Your goal: Give back exactly the lines of the data below, starting with the line that has "IC101 pin OUT: +3V3 -> +24V" and going on through the line that has "V101: AC 6V".

Extracted information:
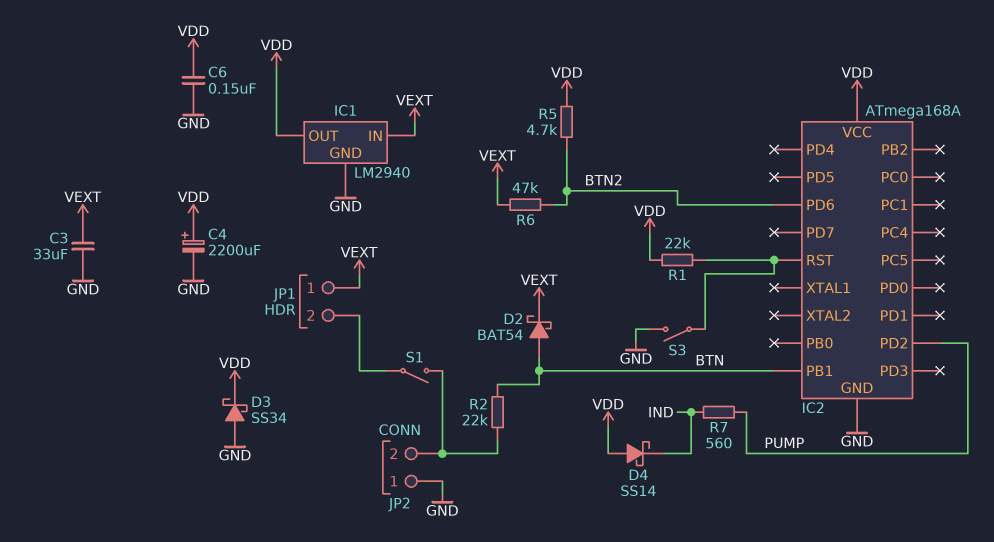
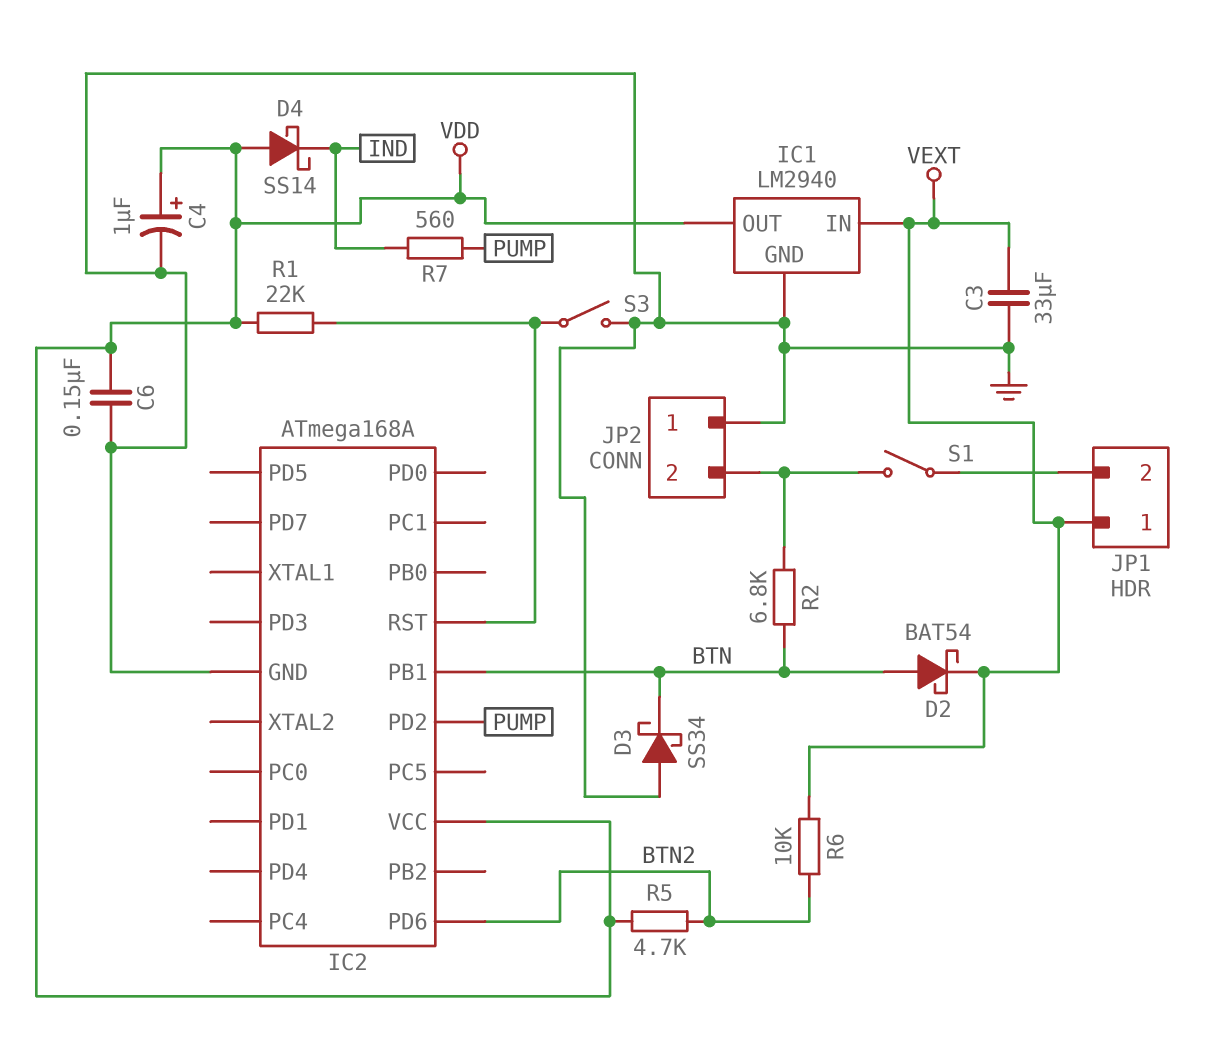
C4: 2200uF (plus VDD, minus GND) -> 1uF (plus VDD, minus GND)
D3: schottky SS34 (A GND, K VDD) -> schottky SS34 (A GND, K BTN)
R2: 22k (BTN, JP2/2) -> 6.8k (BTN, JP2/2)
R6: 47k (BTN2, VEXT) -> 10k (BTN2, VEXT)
...
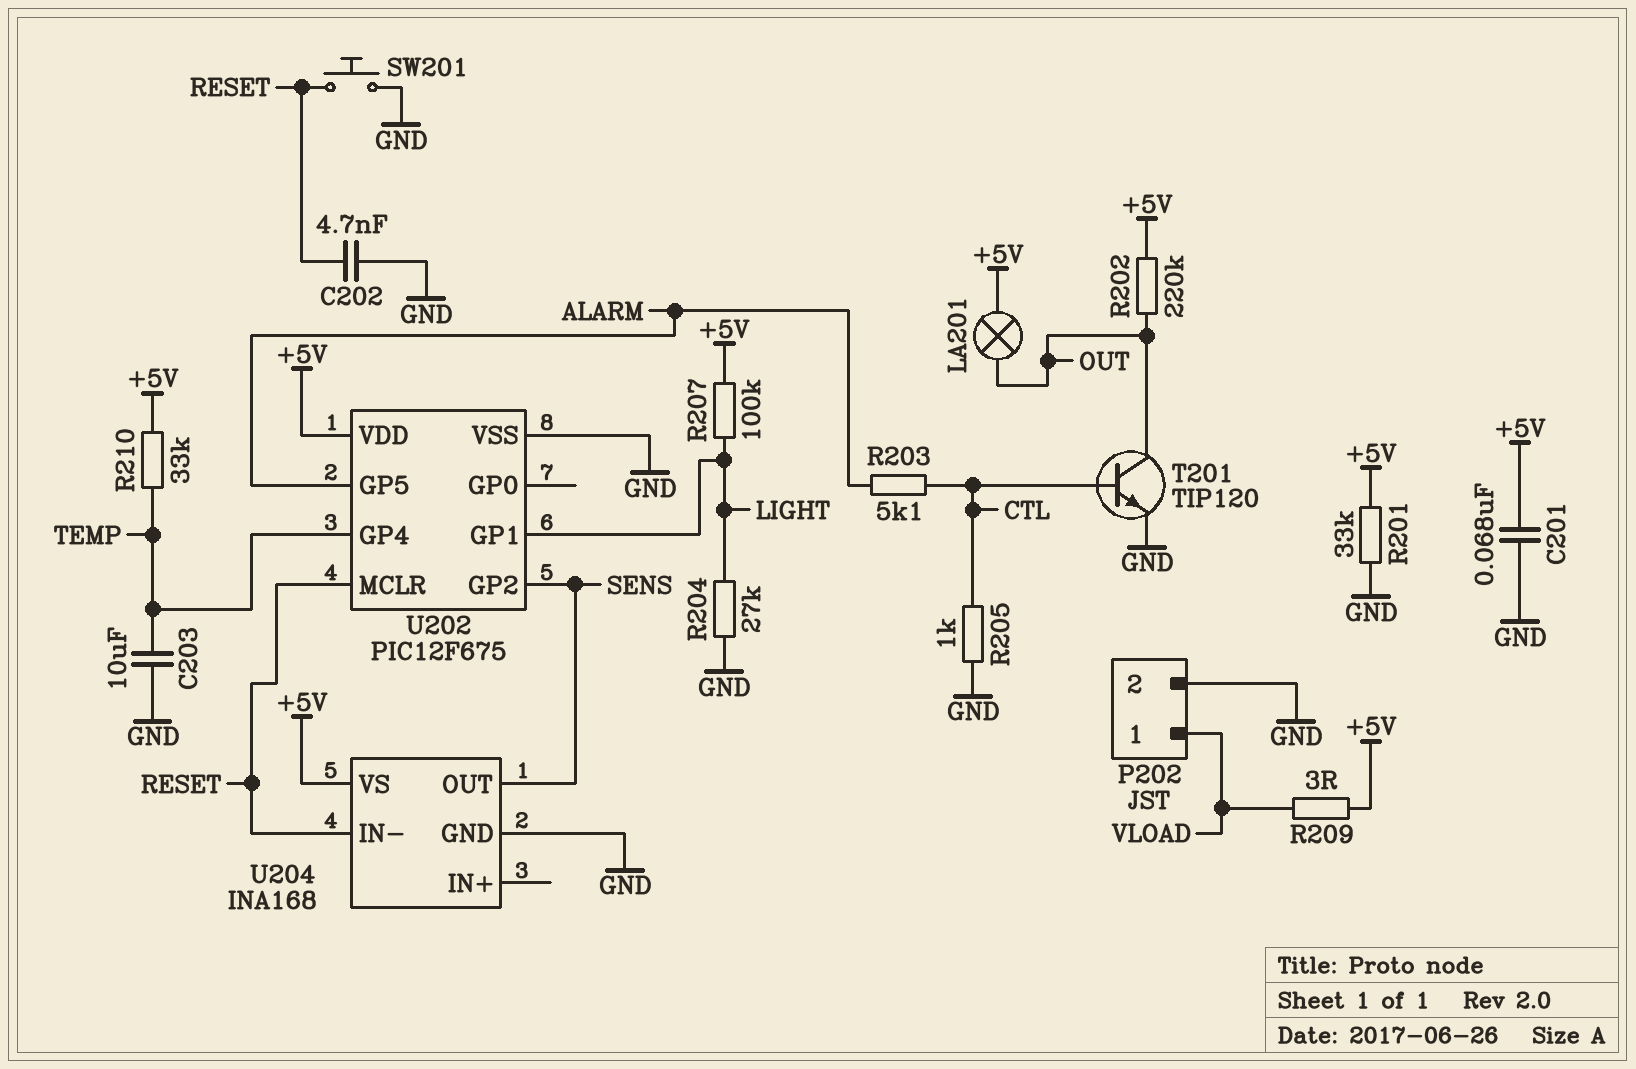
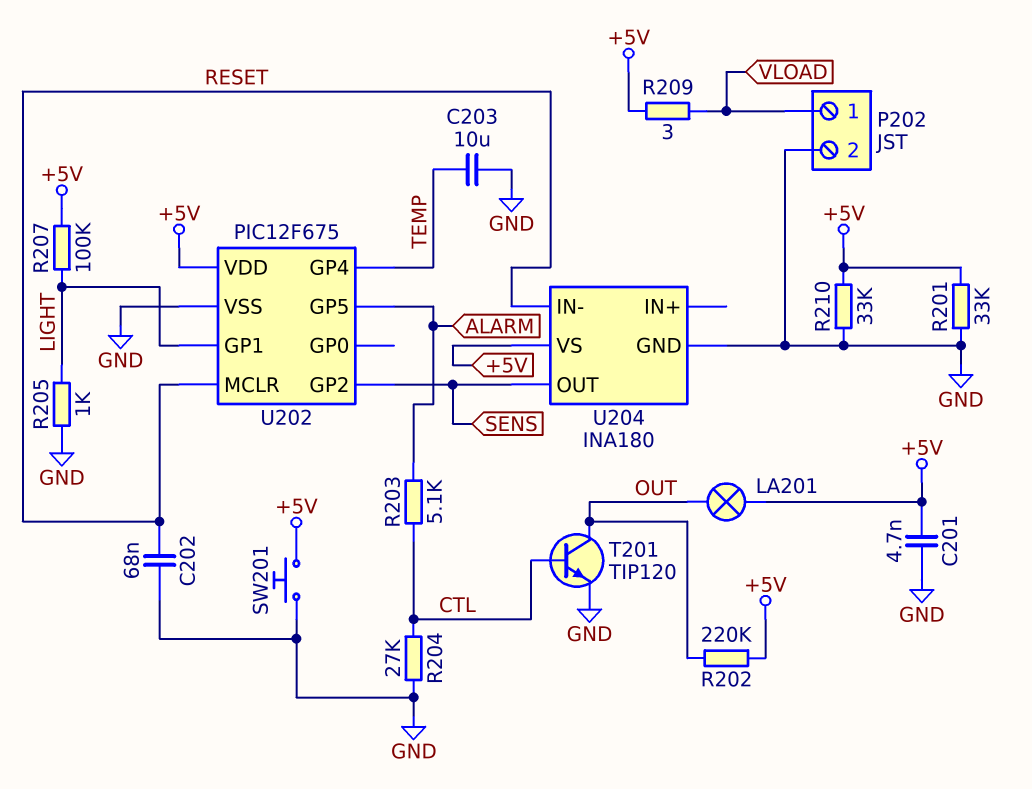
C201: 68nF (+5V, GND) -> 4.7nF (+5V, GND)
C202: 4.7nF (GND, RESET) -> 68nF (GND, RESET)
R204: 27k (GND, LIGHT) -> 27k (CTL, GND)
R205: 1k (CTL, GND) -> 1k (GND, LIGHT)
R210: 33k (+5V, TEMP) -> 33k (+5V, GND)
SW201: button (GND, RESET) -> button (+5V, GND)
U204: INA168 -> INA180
==
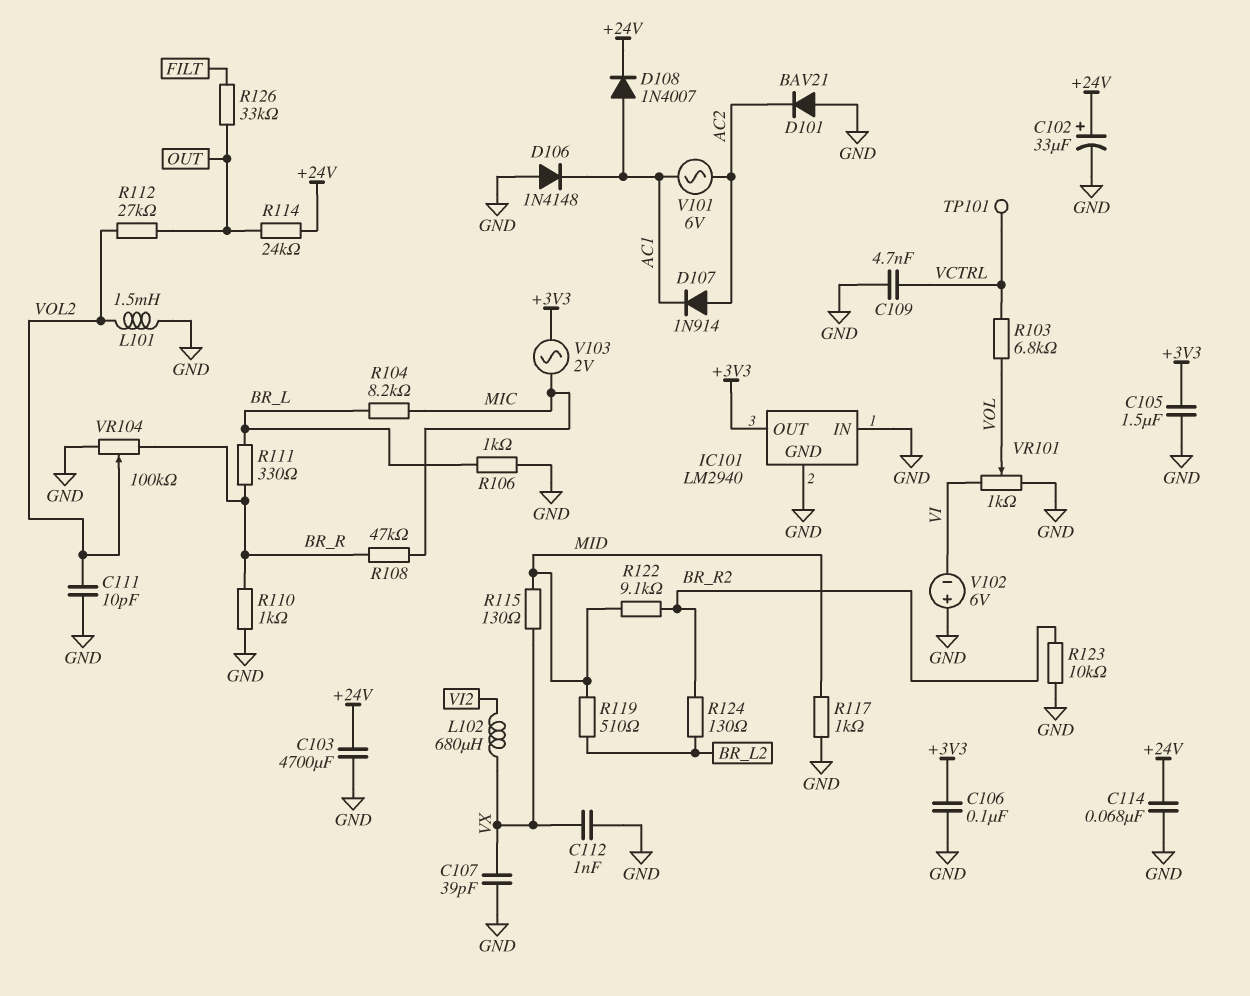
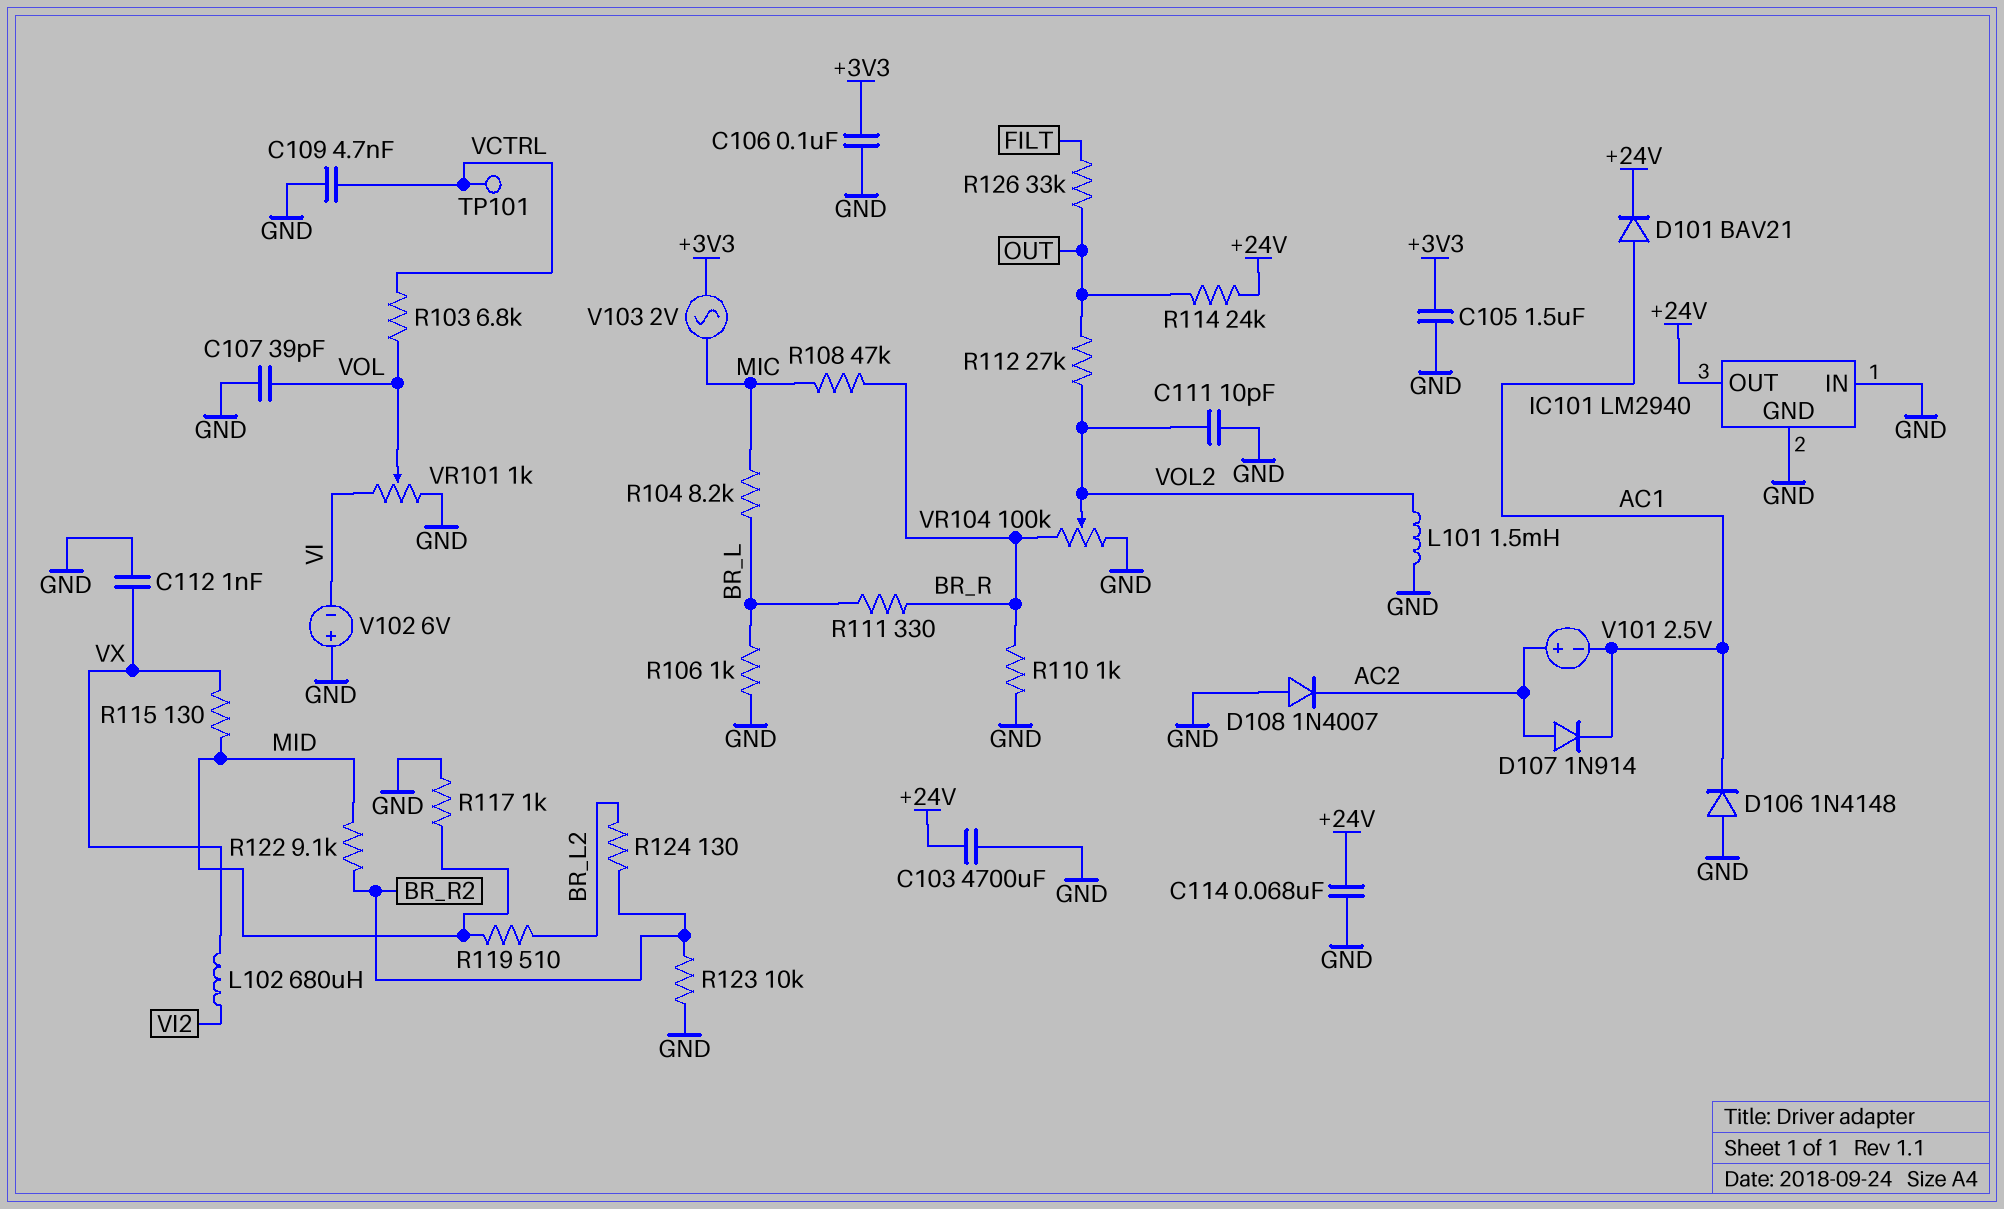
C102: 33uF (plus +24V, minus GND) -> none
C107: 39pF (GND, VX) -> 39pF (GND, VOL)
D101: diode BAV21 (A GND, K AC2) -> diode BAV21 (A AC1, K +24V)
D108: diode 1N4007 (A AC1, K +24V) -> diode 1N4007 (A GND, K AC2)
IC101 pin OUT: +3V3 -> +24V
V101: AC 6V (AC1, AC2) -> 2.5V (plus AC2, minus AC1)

Solved problem:
IC101 pin OUT: +3V3 -> +24V
V101: AC 6V (AC1, AC2) -> 2.5V (plus AC2, minus AC1)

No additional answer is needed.